Problem statement: Exclude the pictures, then repeat the remaining data exactly.

++++ Material provided

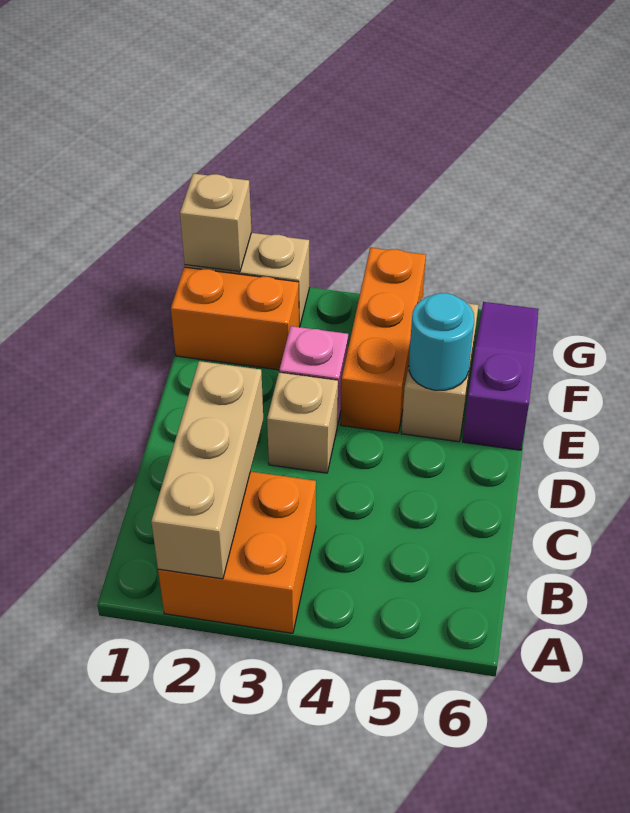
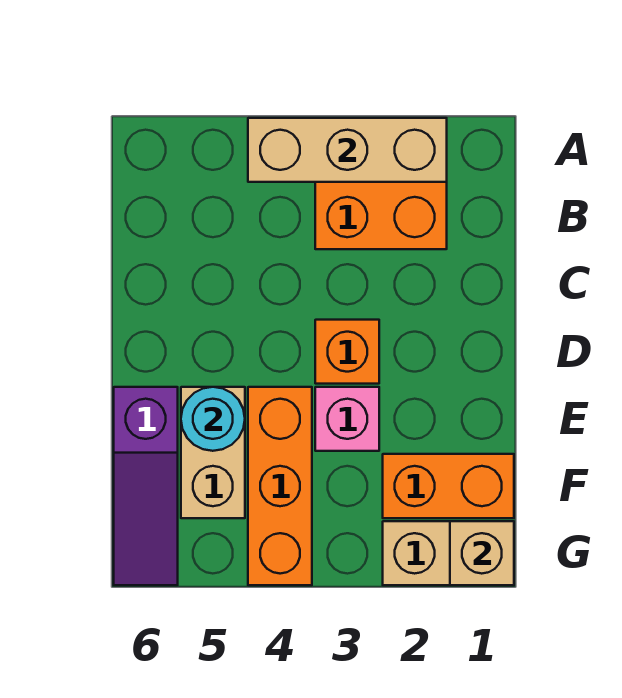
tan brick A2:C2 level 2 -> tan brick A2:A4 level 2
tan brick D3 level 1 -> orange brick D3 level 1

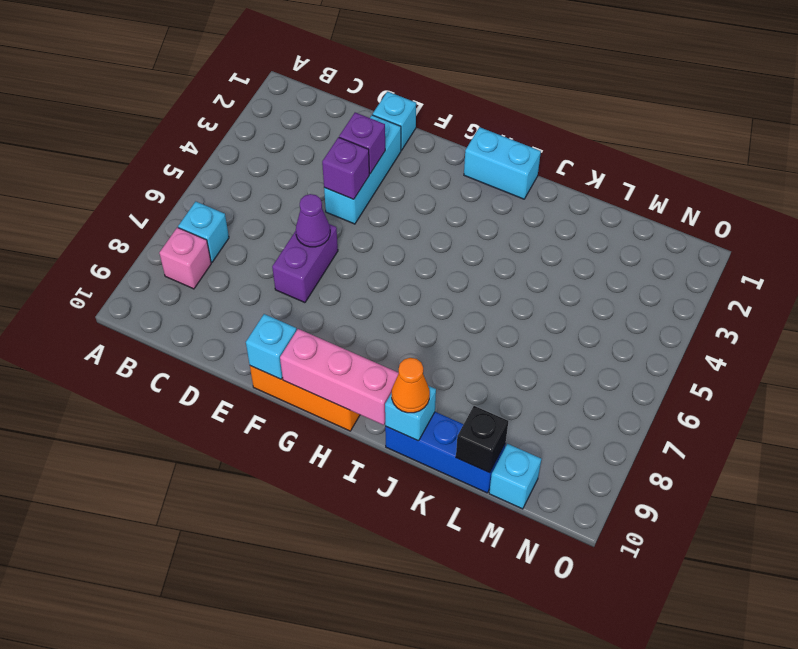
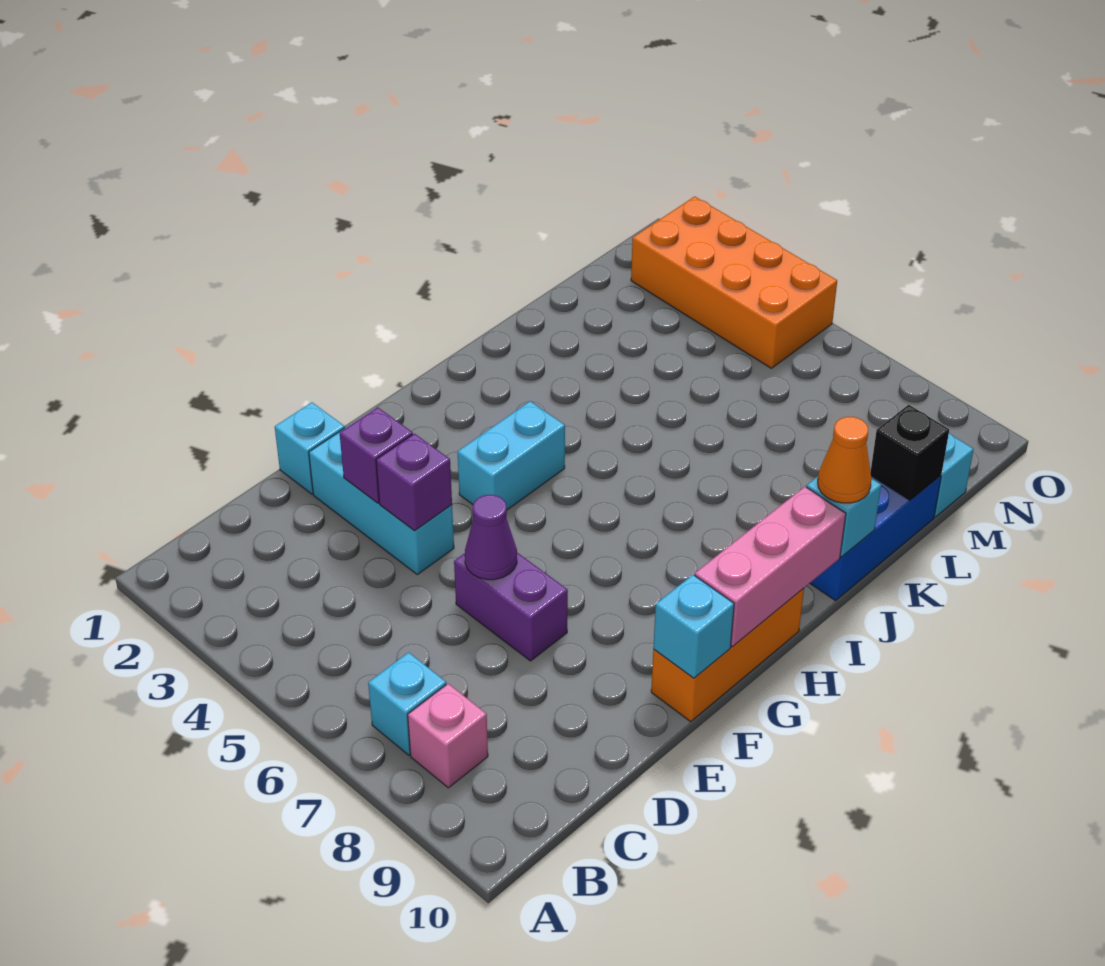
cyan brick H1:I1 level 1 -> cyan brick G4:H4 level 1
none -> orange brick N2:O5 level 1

++++++++

Task output:
tan brick A2:C2 level 2 -> tan brick A2:A4 level 2
tan brick D3 level 1 -> orange brick D3 level 1

cyan brick H1:I1 level 1 -> cyan brick G4:H4 level 1
none -> orange brick N2:O5 level 1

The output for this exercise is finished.